About this task:
Output each record verbatim, with pictures left out.

Record extracts:
BEGIN

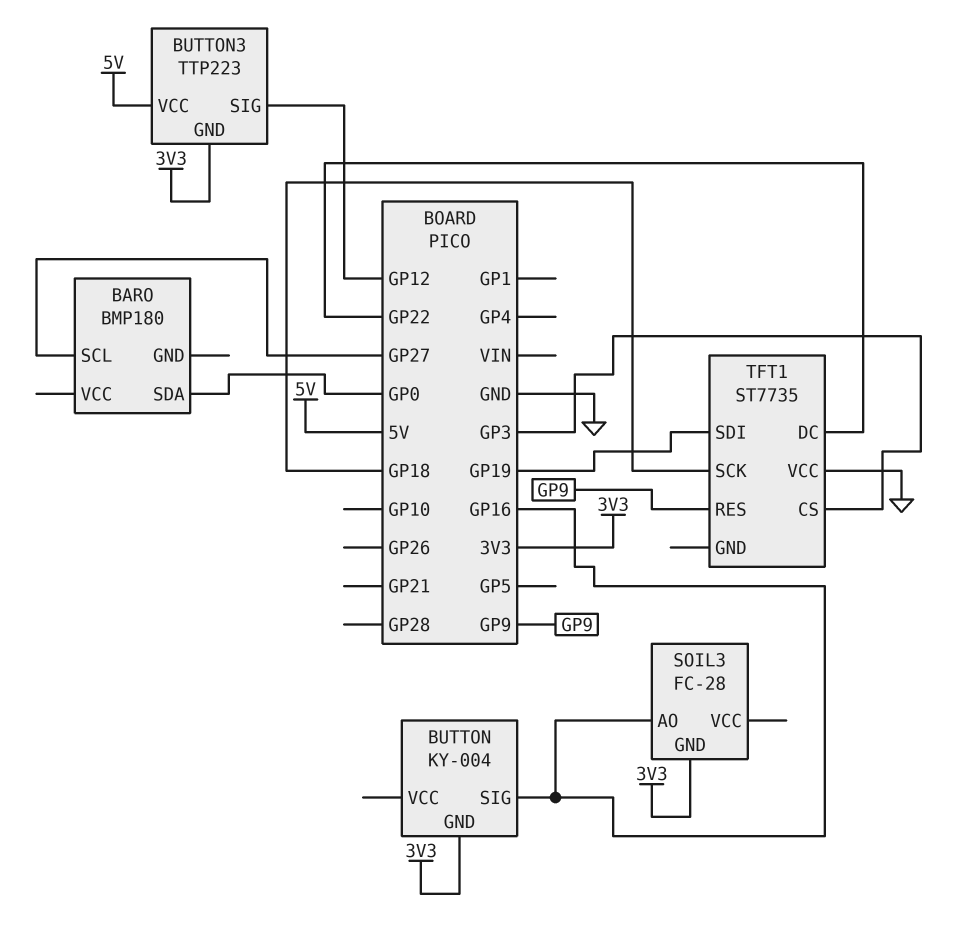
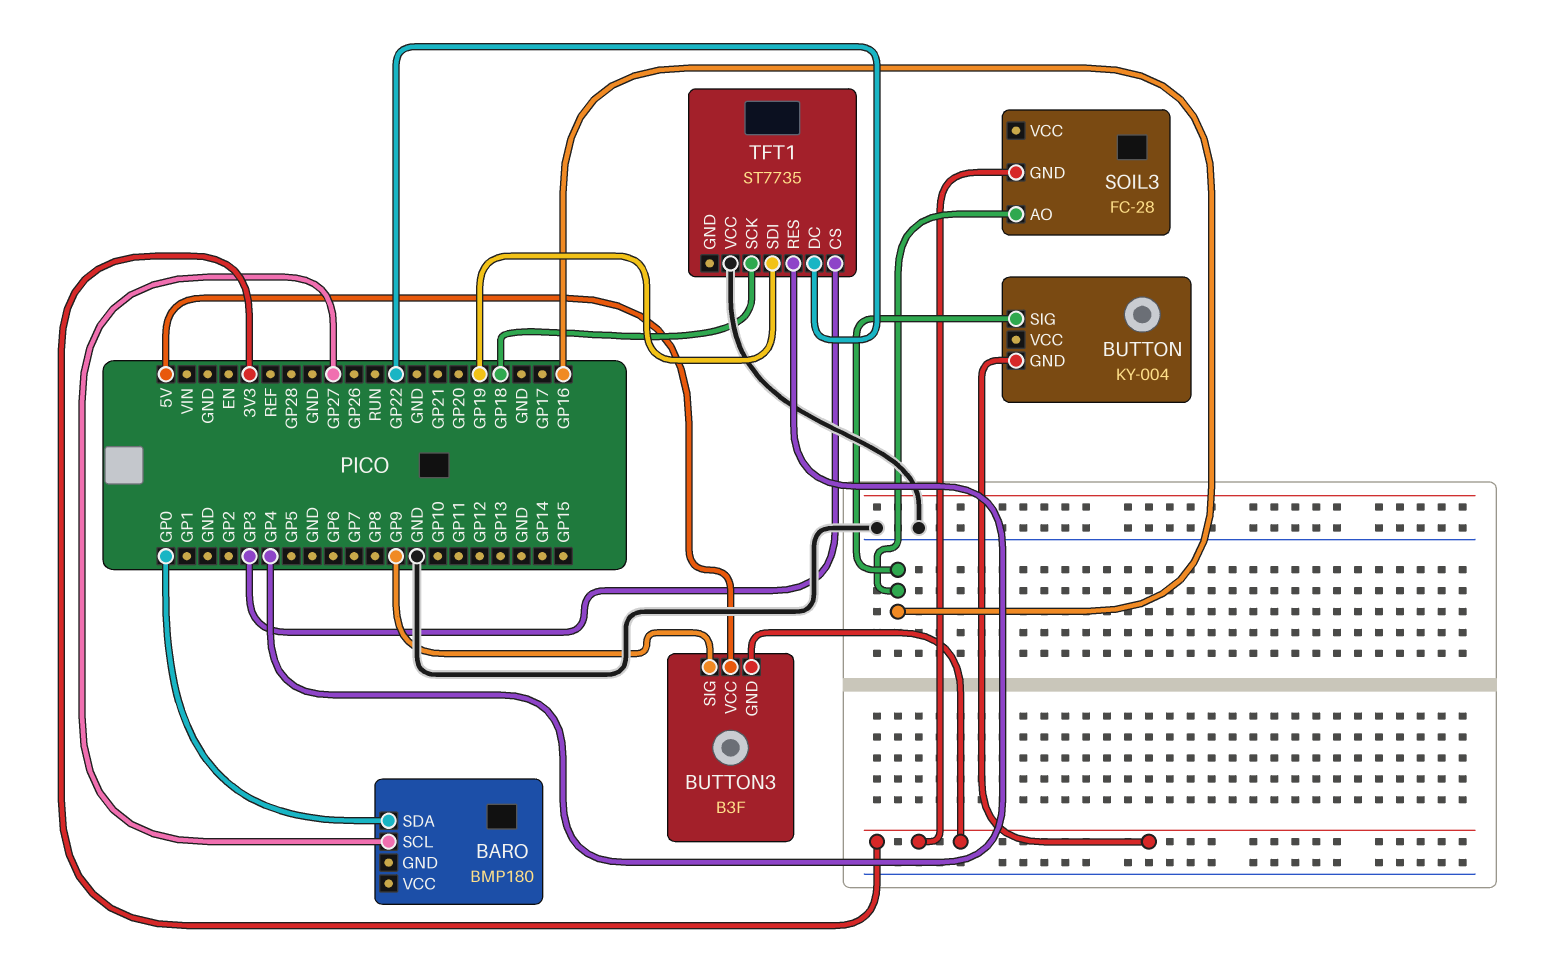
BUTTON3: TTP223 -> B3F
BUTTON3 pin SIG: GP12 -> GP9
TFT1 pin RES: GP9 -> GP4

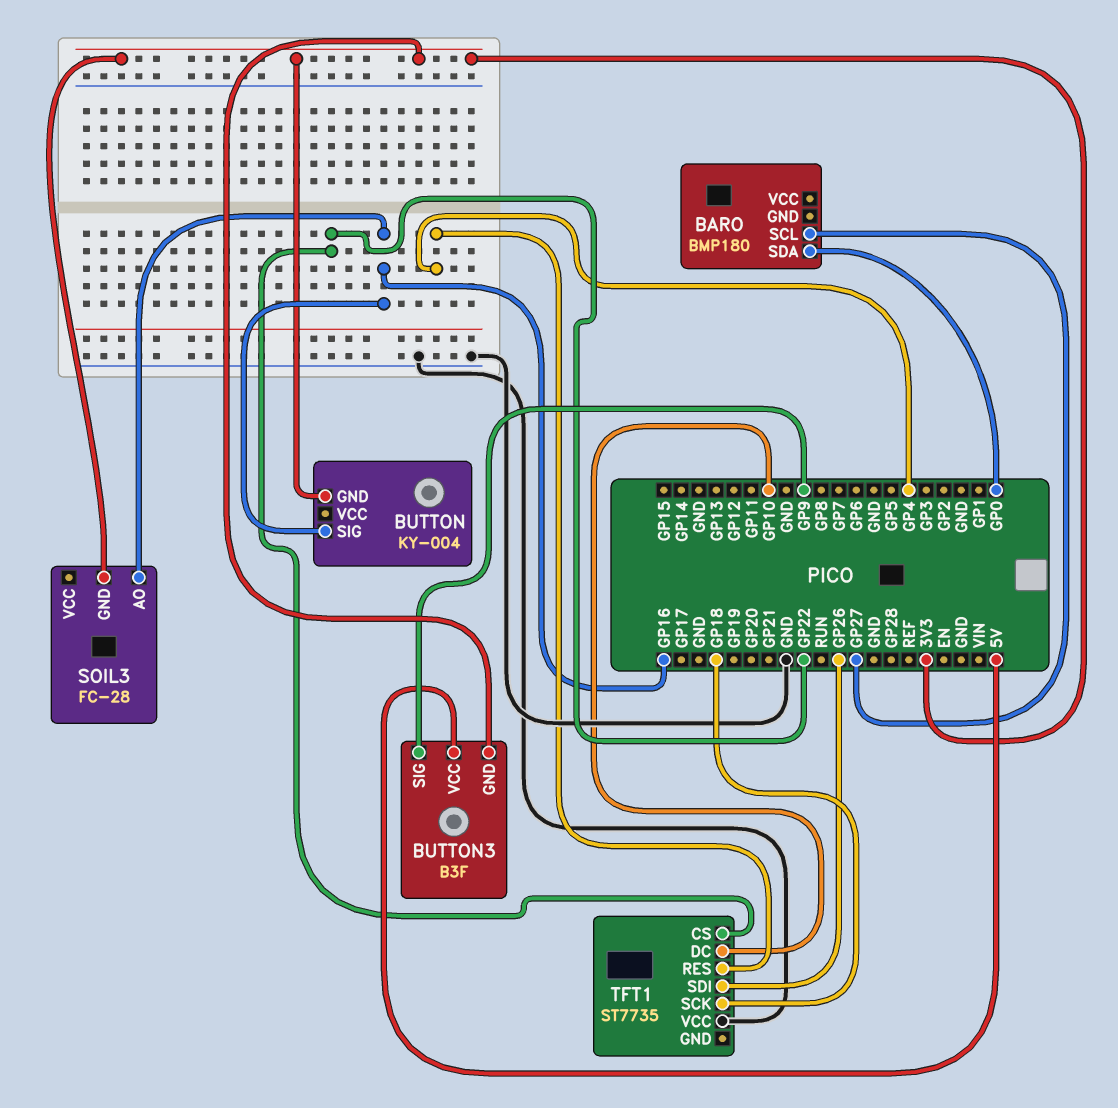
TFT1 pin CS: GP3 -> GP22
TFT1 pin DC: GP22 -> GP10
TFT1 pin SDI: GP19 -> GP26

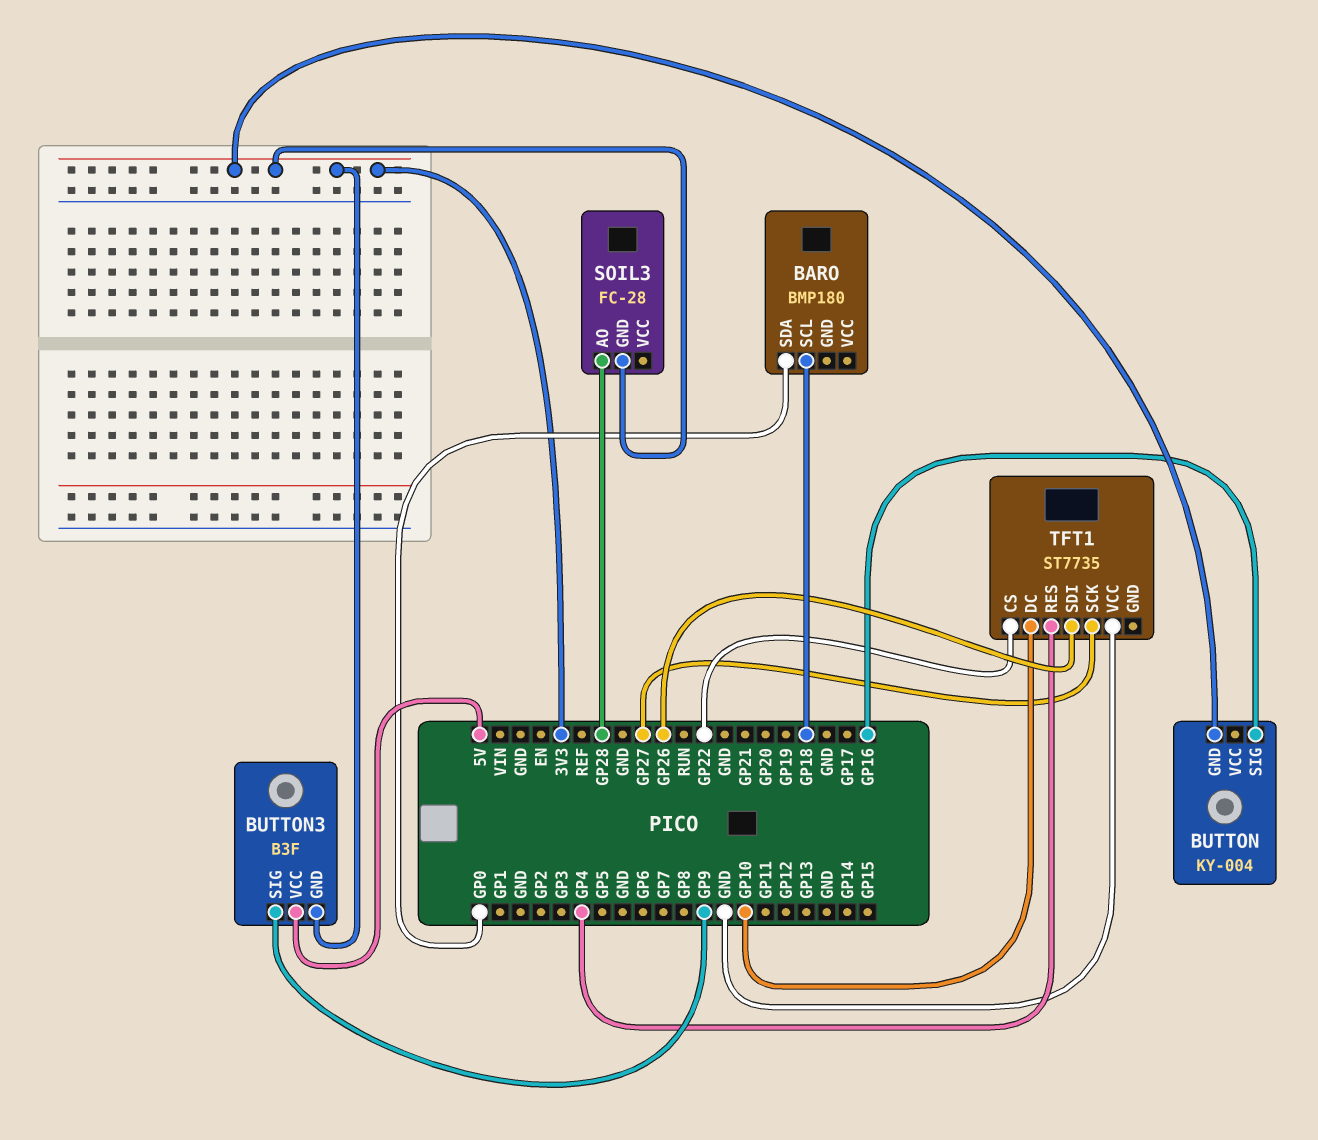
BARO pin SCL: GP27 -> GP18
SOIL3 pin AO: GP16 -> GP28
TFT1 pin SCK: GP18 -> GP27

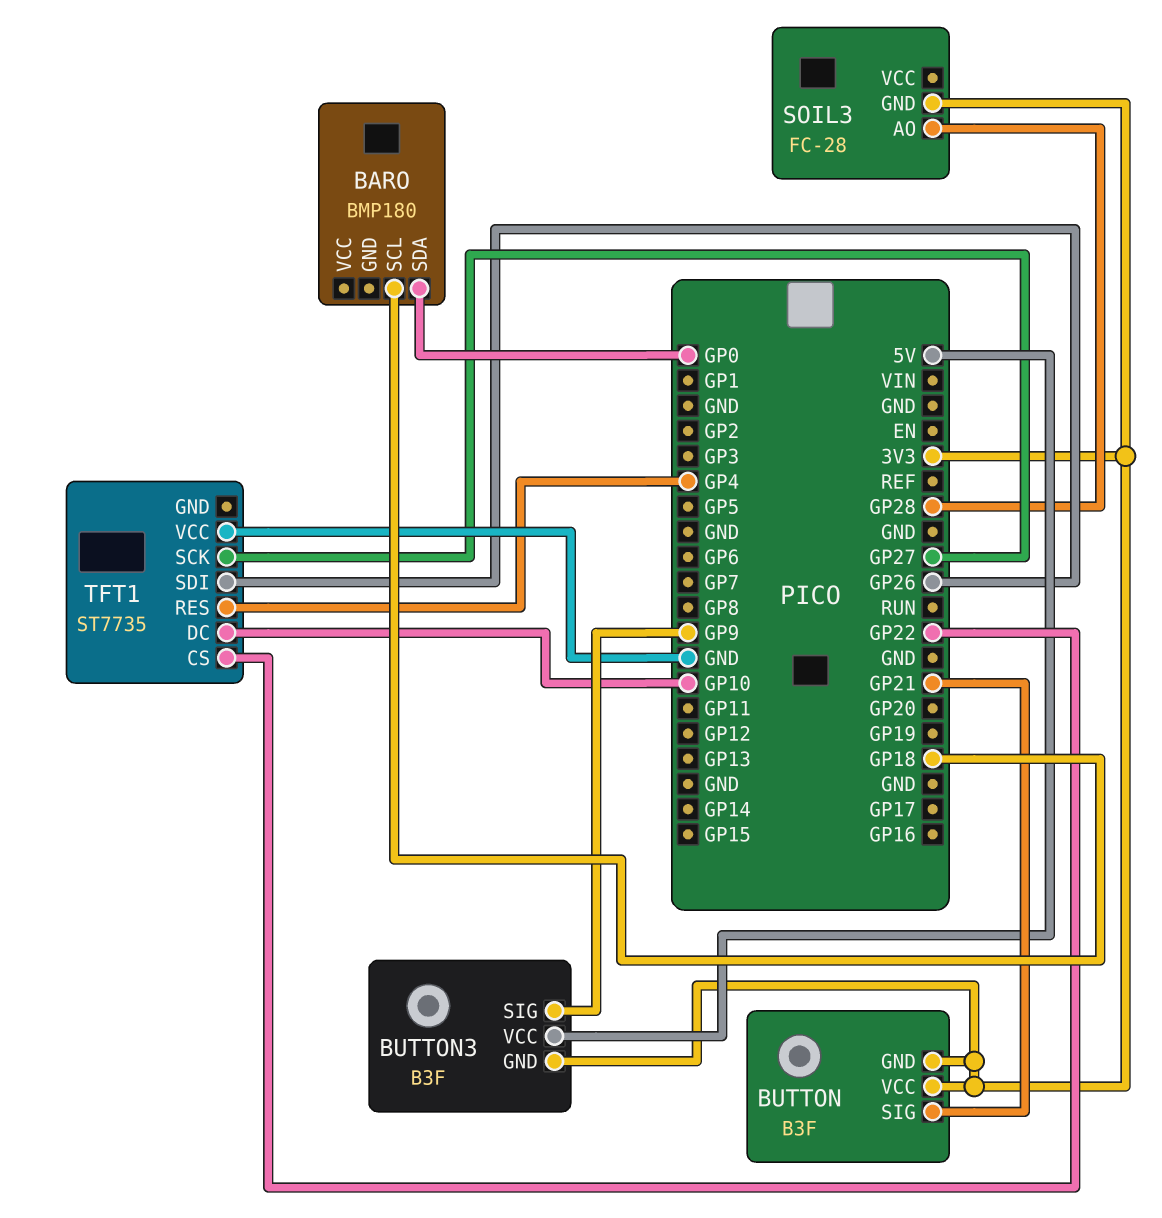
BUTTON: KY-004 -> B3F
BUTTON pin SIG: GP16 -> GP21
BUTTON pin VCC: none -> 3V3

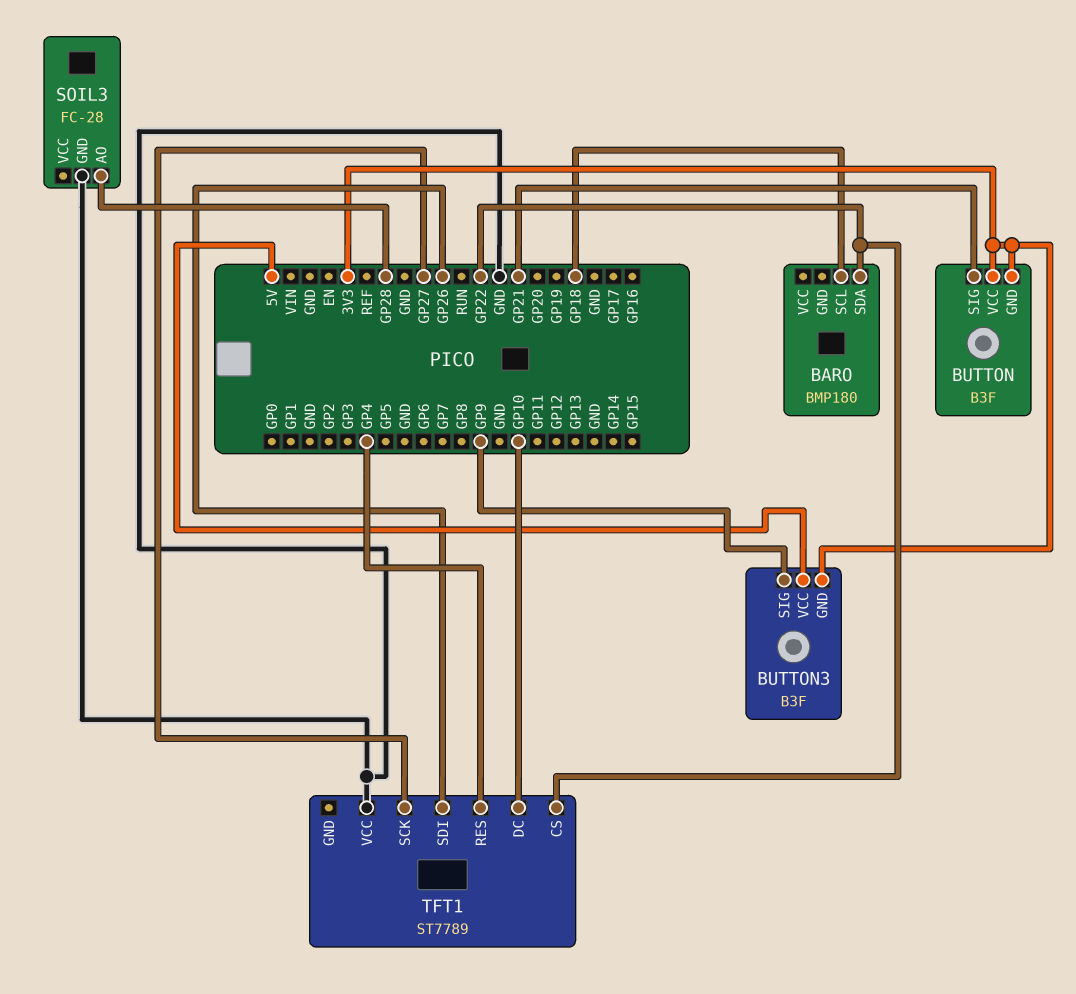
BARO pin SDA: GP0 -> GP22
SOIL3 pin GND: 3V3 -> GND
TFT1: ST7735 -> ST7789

END

Solution to the problem:
BUTTON3: TTP223 -> B3F
BUTTON3 pin SIG: GP12 -> GP9
TFT1 pin RES: GP9 -> GP4

TFT1 pin CS: GP3 -> GP22
TFT1 pin DC: GP22 -> GP10
TFT1 pin SDI: GP19 -> GP26

BARO pin SCL: GP27 -> GP18
SOIL3 pin AO: GP16 -> GP28
TFT1 pin SCK: GP18 -> GP27

BUTTON: KY-004 -> B3F
BUTTON pin SIG: GP16 -> GP21
BUTTON pin VCC: none -> 3V3

BARO pin SDA: GP0 -> GP22
SOIL3 pin GND: 3V3 -> GND
TFT1: ST7735 -> ST7789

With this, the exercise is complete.